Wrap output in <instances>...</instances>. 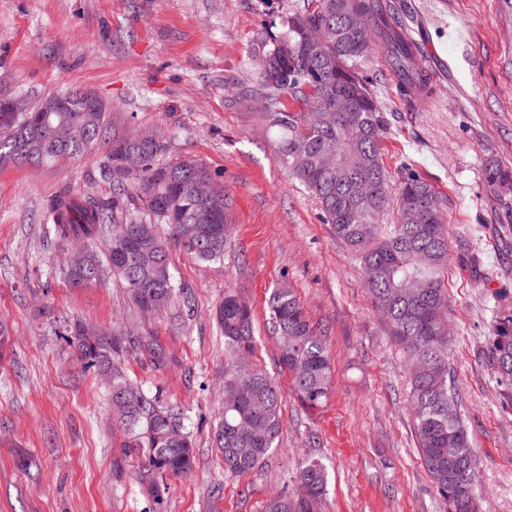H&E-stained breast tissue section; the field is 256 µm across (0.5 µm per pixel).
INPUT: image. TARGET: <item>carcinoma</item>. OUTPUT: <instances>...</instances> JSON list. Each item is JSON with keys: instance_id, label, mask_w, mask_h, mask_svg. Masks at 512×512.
<instances>
[{"instance_id": "1", "label": "carcinoma", "mask_w": 512, "mask_h": 512, "mask_svg": "<svg viewBox=\"0 0 512 512\" xmlns=\"http://www.w3.org/2000/svg\"><path fill=\"white\" fill-rule=\"evenodd\" d=\"M278 34H256L251 96L265 102V116L278 128V152L289 174L317 200L324 223L359 257L372 303L385 318L391 341L412 366L410 408L413 437L422 465L448 512H477V459L460 413V393L451 380L448 357V220L440 205L424 212L412 199L438 200L431 185L408 172L393 185L380 152L386 112L366 66L383 60L401 96L428 95L415 43L399 13L381 0H308L293 9ZM351 99L352 111L331 112L328 101ZM106 112H90L83 91L45 97L32 111L0 112V165L57 161L45 142L66 133L64 149L78 159L97 145ZM165 140L134 132L106 146L99 170L112 183V197L77 194L67 188L49 200L45 237L56 250L79 253L65 275L70 284H100L115 276L141 309L159 312L178 299L170 273V248L181 246L203 262L224 258L230 198L218 176L192 157L162 161ZM194 178L209 181L211 196L200 201ZM488 185L512 182V169L485 168ZM396 201L398 221L383 226L381 214ZM155 233L141 237V225ZM271 323L280 339L281 367L293 391L308 407L327 400L332 367L327 342L311 322L293 289L281 285L268 298ZM228 366L224 372L216 447L224 474L237 477L267 462L282 427L281 393L266 373H247L237 361L255 349L254 313L231 287L216 310ZM70 342L87 370L106 377L113 426L124 447L143 458L139 477L161 495L170 475L195 465L185 414L160 388L145 389L122 366L126 355H146L160 366L163 347L136 331L106 334L79 321L68 326ZM499 379L512 381V316L501 318L489 346ZM330 474L320 460L304 459L298 490L278 492L264 512H317Z\"/></svg>"}]
</instances>
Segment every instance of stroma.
Instances as JSON below:
<instances>
[{"instance_id":"35a3bbf8","label":"stroma","mask_w":512,"mask_h":512,"mask_svg":"<svg viewBox=\"0 0 512 512\" xmlns=\"http://www.w3.org/2000/svg\"><path fill=\"white\" fill-rule=\"evenodd\" d=\"M300 0H0V95L30 102L67 88L106 103V136L159 130L165 161L191 156L220 176L233 205L224 258L201 263L171 250L192 308L143 314L120 281L72 287L39 217L60 189L112 195L102 147L63 165L0 166V512H263L295 487L308 457L328 468L318 512H448L412 438L407 367L373 306L365 273L292 180L258 103L242 94L255 36L281 31ZM402 6L431 97L403 99L383 63L370 70L388 117L382 157L393 181L413 171L448 218L450 372L478 459L479 512H512V385L490 366L489 339L512 309V190L484 168H512V0H387ZM288 283L330 348L332 389L304 406L281 369L269 319L272 289ZM256 320L254 367L282 393L277 451L263 468L224 474L212 430L224 384L215 309L226 286ZM81 320L108 332L134 327L167 355L163 367L128 356V375L183 407L195 443L192 474L154 495L141 457L112 428L103 380L67 336Z\"/></svg>"}]
</instances>
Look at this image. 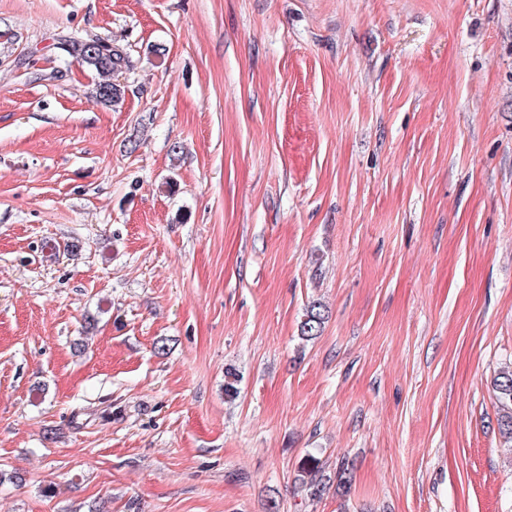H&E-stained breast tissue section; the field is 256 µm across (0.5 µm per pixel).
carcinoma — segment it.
<instances>
[{"label": "carcinoma", "mask_w": 512, "mask_h": 512, "mask_svg": "<svg viewBox=\"0 0 512 512\" xmlns=\"http://www.w3.org/2000/svg\"><path fill=\"white\" fill-rule=\"evenodd\" d=\"M61 50L76 63L95 71L101 80L95 84L92 93L94 102L104 107L116 108L125 97V86L118 78L132 68L128 49L108 39L95 36L64 39ZM324 315L319 307L311 306L300 324L303 340L315 338L322 329ZM239 374L234 368L224 372V396L234 398L238 393ZM496 399L499 403L497 418L498 430L503 439L504 448L512 451V361L503 366L494 379ZM300 481L306 495L314 500L323 497L336 482V488L346 491L352 482V470L341 462L336 466V475L330 476L320 469H312L300 475Z\"/></svg>", "instance_id": "obj_1"}]
</instances>
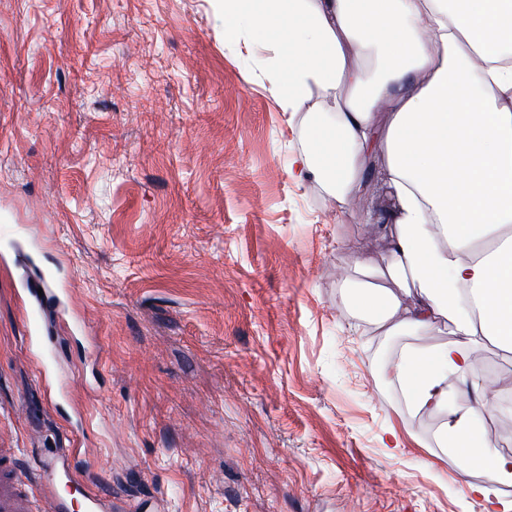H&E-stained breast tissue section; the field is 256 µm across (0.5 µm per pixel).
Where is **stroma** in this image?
Returning a JSON list of instances; mask_svg holds the SVG:
<instances>
[{
	"label": "stroma",
	"mask_w": 512,
	"mask_h": 512,
	"mask_svg": "<svg viewBox=\"0 0 512 512\" xmlns=\"http://www.w3.org/2000/svg\"><path fill=\"white\" fill-rule=\"evenodd\" d=\"M271 56L212 0H0V225L29 232L0 234V448L25 469L72 449L71 512L92 484L112 512H481L484 473L386 373L447 344V318L388 336L352 304L399 290L386 148L342 202L291 179L303 129ZM40 270L70 291L40 320L54 400L17 293ZM462 390L512 457V405Z\"/></svg>",
	"instance_id": "1"
}]
</instances>
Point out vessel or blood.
Here are the masks:
<instances>
[{
	"label": "vessel or blood",
	"mask_w": 512,
	"mask_h": 512,
	"mask_svg": "<svg viewBox=\"0 0 512 512\" xmlns=\"http://www.w3.org/2000/svg\"><path fill=\"white\" fill-rule=\"evenodd\" d=\"M49 281V275L42 273L25 289L30 301L29 345L40 355L48 347L37 325L45 302L40 291L48 287ZM69 456V449H61L54 456L38 458L35 466L25 471L19 466L15 450L0 448V512H33L37 506L42 512H69L67 499L51 478L54 470L67 465ZM34 494L39 496V504H32L30 497Z\"/></svg>",
	"instance_id": "vessel-or-blood-1"
}]
</instances>
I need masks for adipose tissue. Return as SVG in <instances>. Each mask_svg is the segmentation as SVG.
Returning <instances> with one entry per match:
<instances>
[{
    "label": "adipose tissue",
    "instance_id": "ef3b65f1",
    "mask_svg": "<svg viewBox=\"0 0 512 512\" xmlns=\"http://www.w3.org/2000/svg\"><path fill=\"white\" fill-rule=\"evenodd\" d=\"M225 32L273 42L266 78L287 112L309 110L293 178L345 199L377 141L398 234L388 272L413 281L410 304L354 295L383 326L428 330L447 317L453 342L404 350L390 365L408 406L443 417L439 436L486 475L483 512H512L496 484L512 457L470 433L473 404L448 396L476 348L512 351V0H214ZM370 69L350 65L349 54Z\"/></svg>",
    "mask_w": 512,
    "mask_h": 512
}]
</instances>
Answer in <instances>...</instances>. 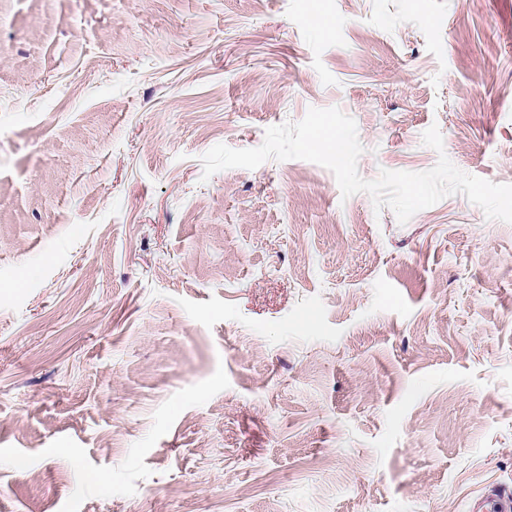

▸ **What you have to do**
Pictures are left out; print exactly the lines from the one holding "I need masks" through the last line of the listing above, both included.

▸ **Task answer**
I need masks for adipose tissue. Return as SVG in <instances>. Each mask_svg is the segmentation as SVG.
Returning <instances> with one entry per match:
<instances>
[{
    "label": "adipose tissue",
    "instance_id": "ef3b65f1",
    "mask_svg": "<svg viewBox=\"0 0 512 512\" xmlns=\"http://www.w3.org/2000/svg\"><path fill=\"white\" fill-rule=\"evenodd\" d=\"M225 32L273 42L266 78L287 112L309 110L293 178L345 199L377 141L398 234L388 272L413 281L410 304L354 295L383 326L428 330L447 317L453 342L404 350L390 365L408 406L443 417L439 436L486 475L483 512H512L496 484L512 457L470 433L473 404L448 396L476 348L512 351V0H214ZM370 69L350 65L349 54Z\"/></svg>",
    "mask_w": 512,
    "mask_h": 512
}]
</instances>
Answer in <instances>...</instances>. 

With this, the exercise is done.